WHAT IS BEING ASKED: Please reproduce the data exactly and omit the pictures.

DATA SUPPLIED:
————————
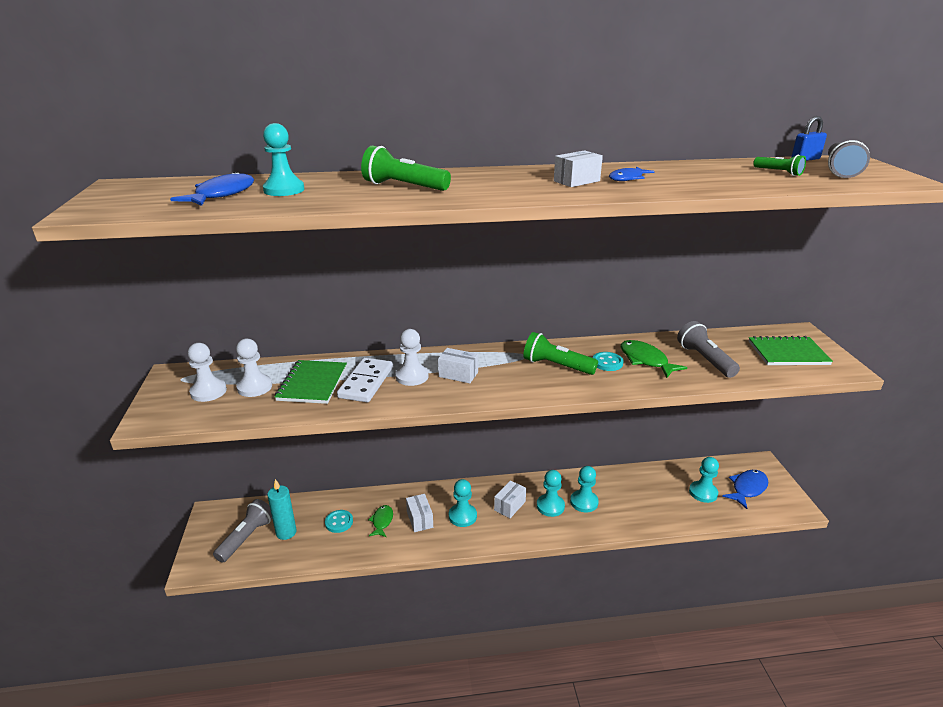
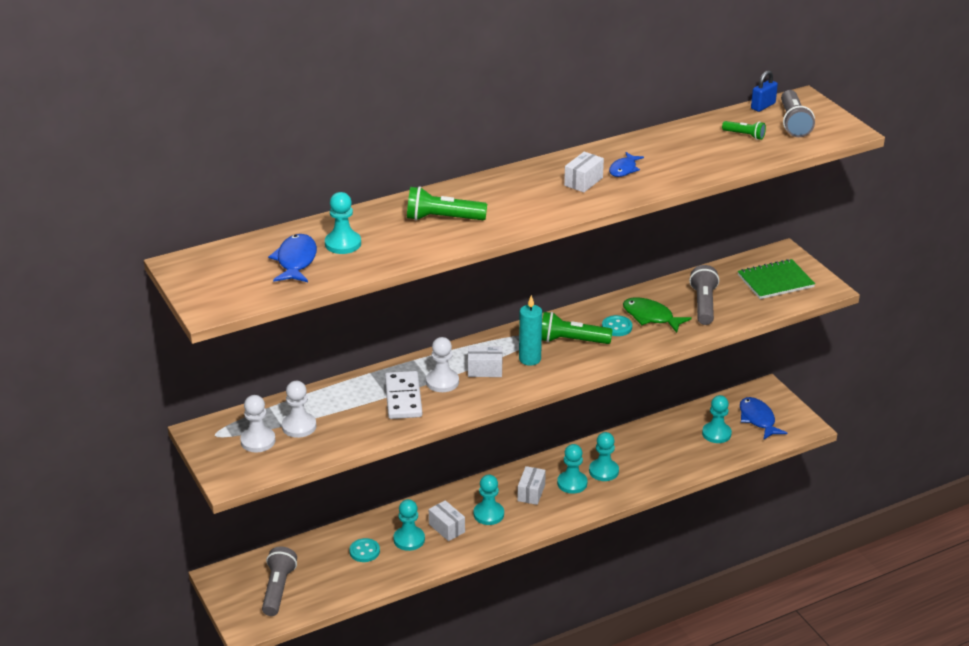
camera: 20 degrees left, 5 degrees up
(286, 532) = (316, 574): turquoise candle -> turquoise candle (530, 359)
(312, 383) = (352, 410): green notebook -> none
(382, 521) = (409, 539): green fish -> turquoise pawn
(704, 359) = (703, 304): grey flashlight -> grey flashlight turned 45 degrees clockwise
(747, 488) = (758, 419): blue fish -> blue fish turned 45 degrees counterclockwise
————————
RESPONSE BOX:
camera: 20 degrees left, 5 degrees up
(286, 532) = (316, 574): turquoise candle -> turquoise candle (530, 359)
(312, 383) = (352, 410): green notebook -> none
(382, 521) = (409, 539): green fish -> turquoise pawn
(704, 359) = (703, 304): grey flashlight -> grey flashlight turned 45 degrees clockwise
(747, 488) = (758, 419): blue fish -> blue fish turned 45 degrees counterclockwise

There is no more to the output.